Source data
-------

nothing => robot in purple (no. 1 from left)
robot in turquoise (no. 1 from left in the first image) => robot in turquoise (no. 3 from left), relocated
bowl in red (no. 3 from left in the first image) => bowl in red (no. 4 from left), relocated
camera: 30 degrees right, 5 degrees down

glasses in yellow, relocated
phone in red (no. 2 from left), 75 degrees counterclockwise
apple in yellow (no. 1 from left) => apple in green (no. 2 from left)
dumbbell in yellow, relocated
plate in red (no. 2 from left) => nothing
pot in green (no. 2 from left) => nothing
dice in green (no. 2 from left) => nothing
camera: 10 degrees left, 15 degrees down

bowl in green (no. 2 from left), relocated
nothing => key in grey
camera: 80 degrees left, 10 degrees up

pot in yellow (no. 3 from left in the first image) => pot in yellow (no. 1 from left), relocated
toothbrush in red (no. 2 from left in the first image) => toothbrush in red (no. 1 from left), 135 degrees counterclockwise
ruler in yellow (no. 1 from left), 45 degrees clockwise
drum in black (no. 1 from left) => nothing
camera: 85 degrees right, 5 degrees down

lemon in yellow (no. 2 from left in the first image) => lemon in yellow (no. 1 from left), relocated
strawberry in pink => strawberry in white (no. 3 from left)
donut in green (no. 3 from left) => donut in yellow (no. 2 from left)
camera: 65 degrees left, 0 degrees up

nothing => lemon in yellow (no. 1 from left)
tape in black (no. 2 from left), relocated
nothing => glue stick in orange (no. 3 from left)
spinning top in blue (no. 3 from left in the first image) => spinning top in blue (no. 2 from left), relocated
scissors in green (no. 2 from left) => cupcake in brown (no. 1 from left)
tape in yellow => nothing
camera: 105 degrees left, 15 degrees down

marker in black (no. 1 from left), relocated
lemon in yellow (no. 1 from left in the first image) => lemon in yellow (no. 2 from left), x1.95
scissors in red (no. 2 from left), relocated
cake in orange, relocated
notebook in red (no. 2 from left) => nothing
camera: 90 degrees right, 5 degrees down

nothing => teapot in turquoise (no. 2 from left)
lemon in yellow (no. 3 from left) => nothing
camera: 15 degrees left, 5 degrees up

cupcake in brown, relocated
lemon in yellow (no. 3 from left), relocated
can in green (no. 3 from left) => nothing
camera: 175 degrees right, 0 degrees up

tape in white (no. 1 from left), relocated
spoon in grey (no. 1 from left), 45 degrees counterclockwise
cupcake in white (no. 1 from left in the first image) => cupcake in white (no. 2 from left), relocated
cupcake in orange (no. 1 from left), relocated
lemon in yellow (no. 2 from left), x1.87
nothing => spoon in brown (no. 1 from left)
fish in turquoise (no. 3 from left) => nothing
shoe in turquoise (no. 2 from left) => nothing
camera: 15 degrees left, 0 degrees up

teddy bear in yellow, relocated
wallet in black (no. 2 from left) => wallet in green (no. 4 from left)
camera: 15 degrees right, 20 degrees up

-------

Among the entries, find every line holding "image" and return it.

robot in turquoise (no. 1 from left in the first image) => robot in turquoise (no. 3 from left), relocated
bowl in red (no. 3 from left in the first image) => bowl in red (no. 4 from left), relocated
pot in yellow (no. 3 from left in the first image) => pot in yellow (no. 1 from left), relocated
toothbrush in red (no. 2 from left in the first image) => toothbrush in red (no. 1 from left), 135 degrees counterclockwise
lemon in yellow (no. 2 from left in the first image) => lemon in yellow (no. 1 from left), relocated
spinning top in blue (no. 3 from left in the first image) => spinning top in blue (no. 2 from left), relocated
lemon in yellow (no. 1 from left in the first image) => lemon in yellow (no. 2 from left), x1.95
cupcake in white (no. 1 from left in the first image) => cupcake in white (no. 2 from left), relocated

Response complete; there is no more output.